===== DATA TO PROCESS =====

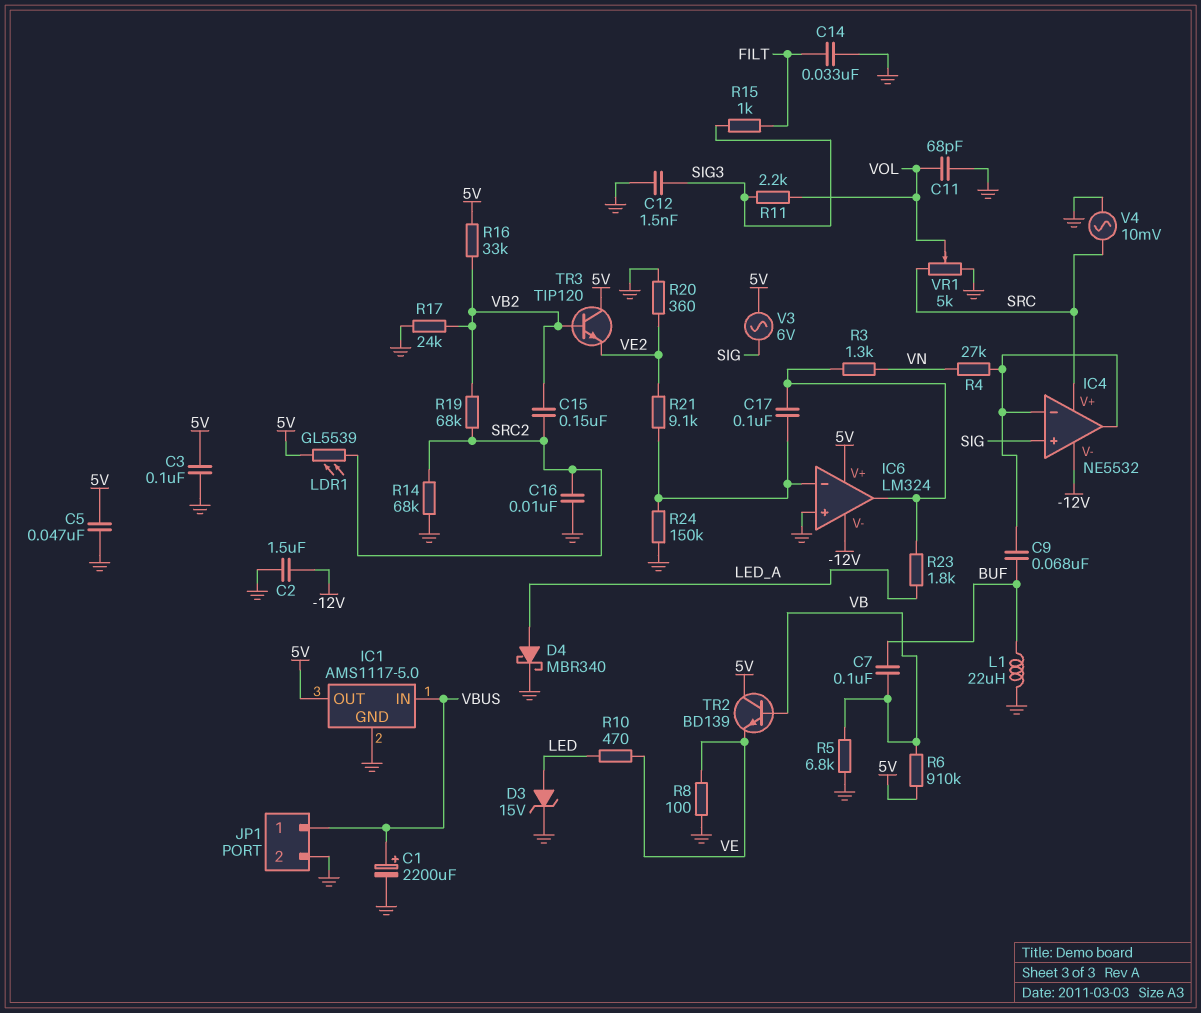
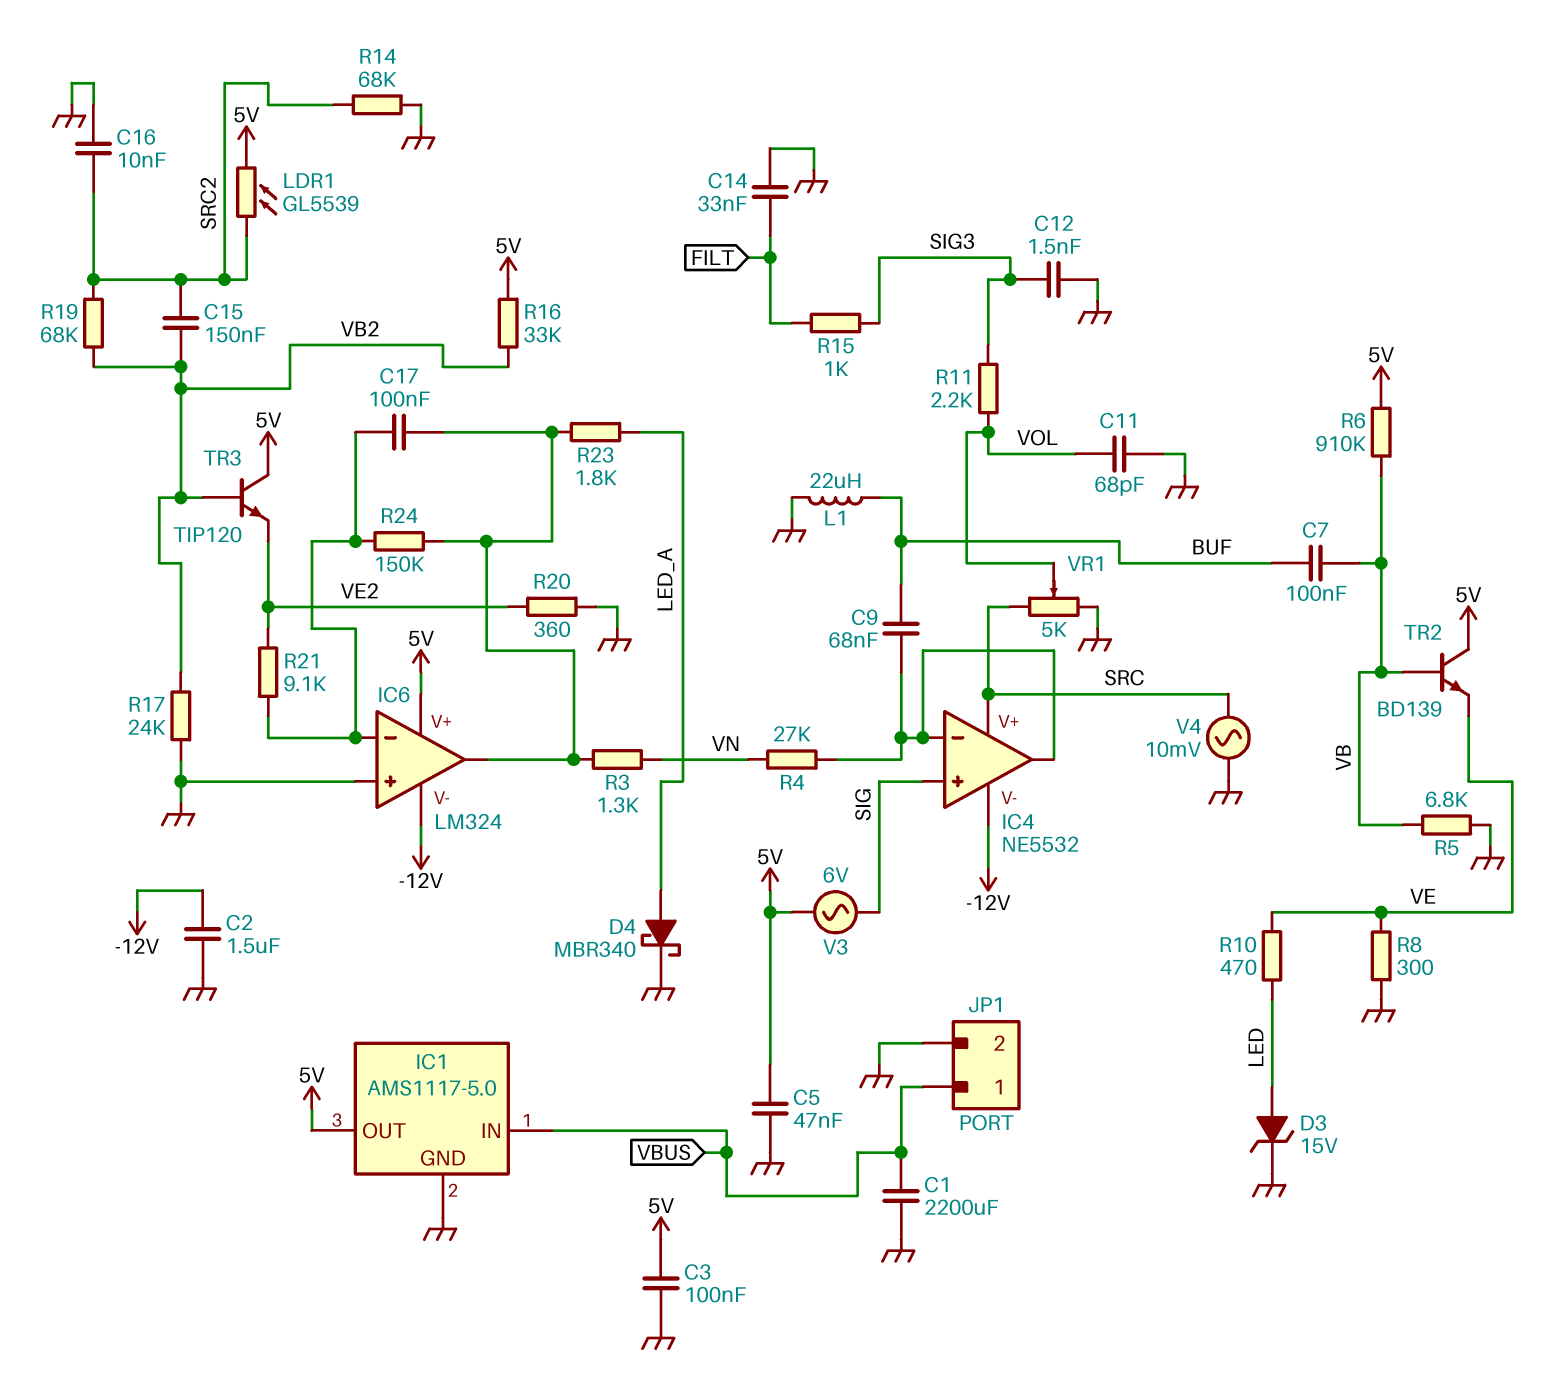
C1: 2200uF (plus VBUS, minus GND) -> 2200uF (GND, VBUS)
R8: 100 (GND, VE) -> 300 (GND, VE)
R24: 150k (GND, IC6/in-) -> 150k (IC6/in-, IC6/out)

=====
===== DATA TO PROCESS =====

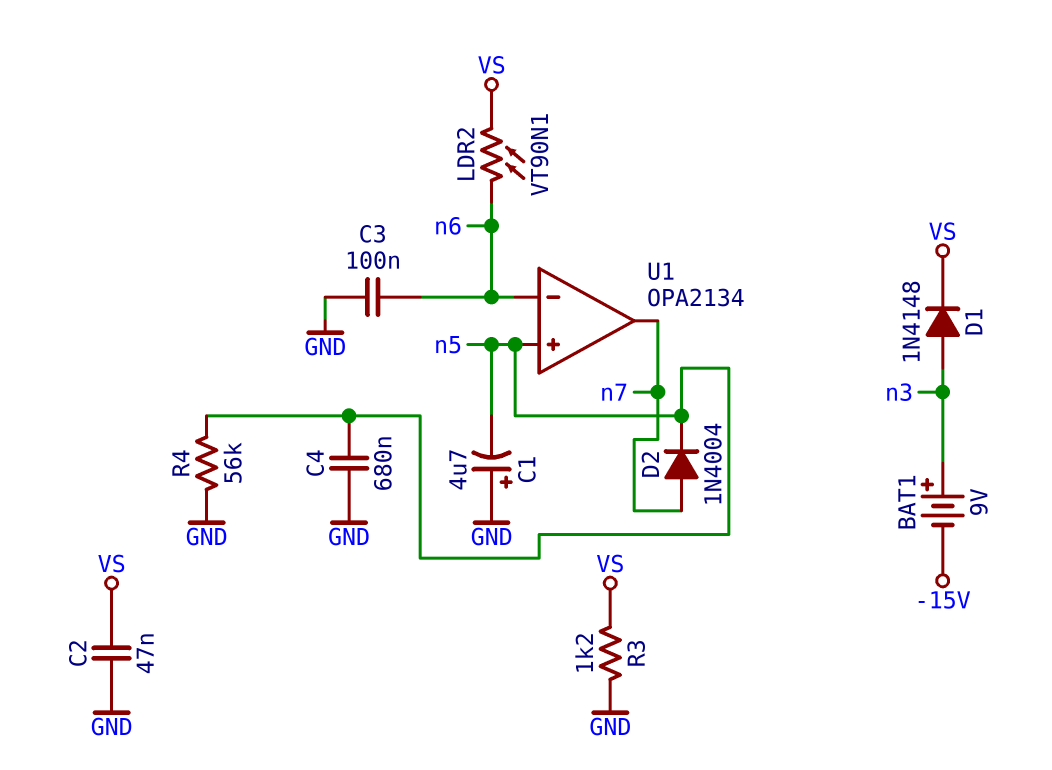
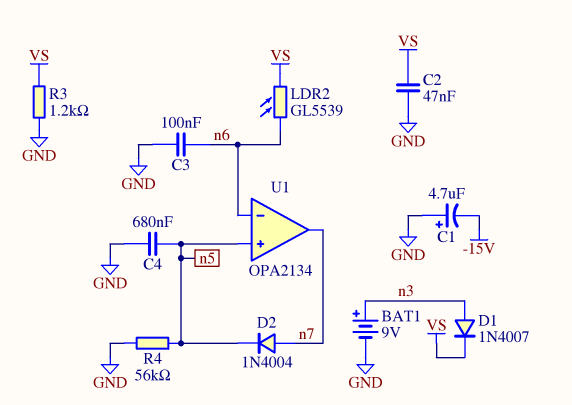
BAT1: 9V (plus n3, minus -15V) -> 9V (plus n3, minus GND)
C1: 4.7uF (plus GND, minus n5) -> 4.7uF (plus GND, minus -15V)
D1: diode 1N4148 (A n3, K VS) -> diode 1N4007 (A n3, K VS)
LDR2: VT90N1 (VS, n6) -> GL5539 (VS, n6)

=====
===== DATA TO PROCESS =====

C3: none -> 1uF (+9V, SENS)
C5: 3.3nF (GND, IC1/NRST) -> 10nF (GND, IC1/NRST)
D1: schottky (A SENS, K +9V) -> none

=====

▶ [TRY IT] Of the entries above, transcribe exactly those lines that fall between the line containing "R8: 100 (GND, VE) -> 300 (GND, VE)" and the line containing "R24: 150k (GND, IC6/in-)", together with those two lines.

▶ [YOUR SOLUTION]
R8: 100 (GND, VE) -> 300 (GND, VE)
R24: 150k (GND, IC6/in-) -> 150k (IC6/in-, IC6/out)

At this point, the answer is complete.